§ RECORDED DATA:

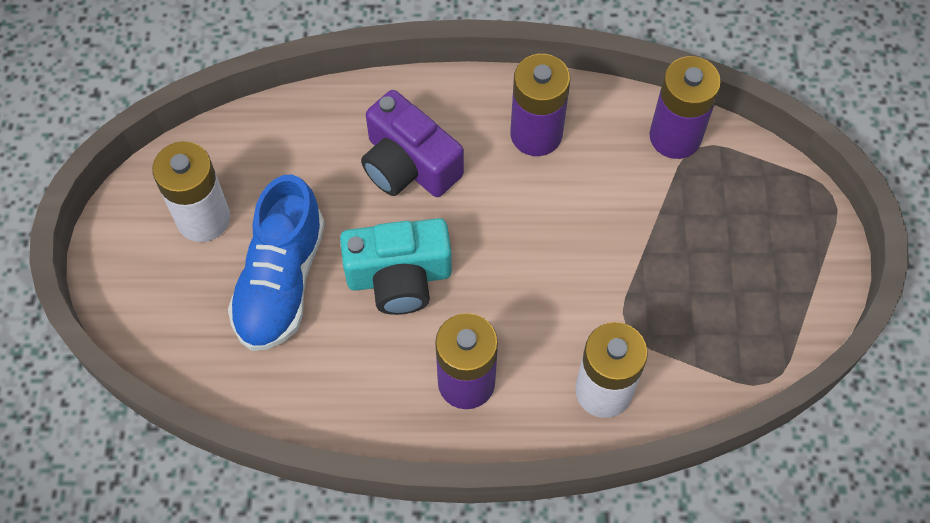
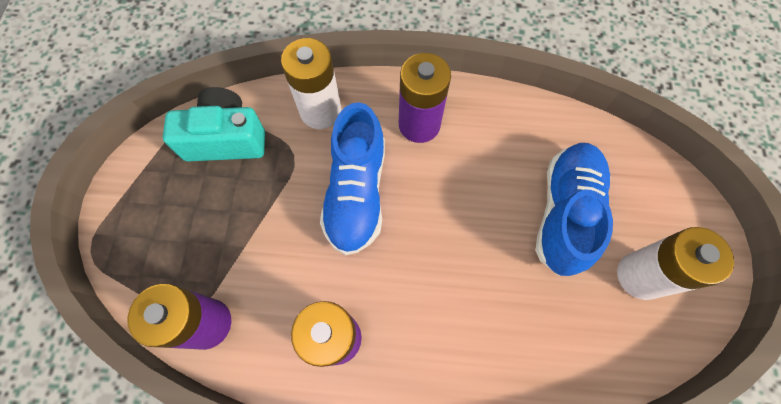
camera: 175 degrees left, 5 degrees up
(399, 277) = (468, 208): turquoise camera -> turquoise camera (226, 139)
(409, 164) = (458, 315): purple camera -> none
(537, 285) = (356, 192): none -> blue shoe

§ PROBLEM DETAILS: Quote exactly the line containing "(399, 277) = (468, 208): turquoise" and every later line through the end of the listing, and no other lines.

§ SOLUTION FOR THIS EXERCISE:
(399, 277) = (468, 208): turquoise camera -> turquoise camera (226, 139)
(409, 164) = (458, 315): purple camera -> none
(537, 285) = (356, 192): none -> blue shoe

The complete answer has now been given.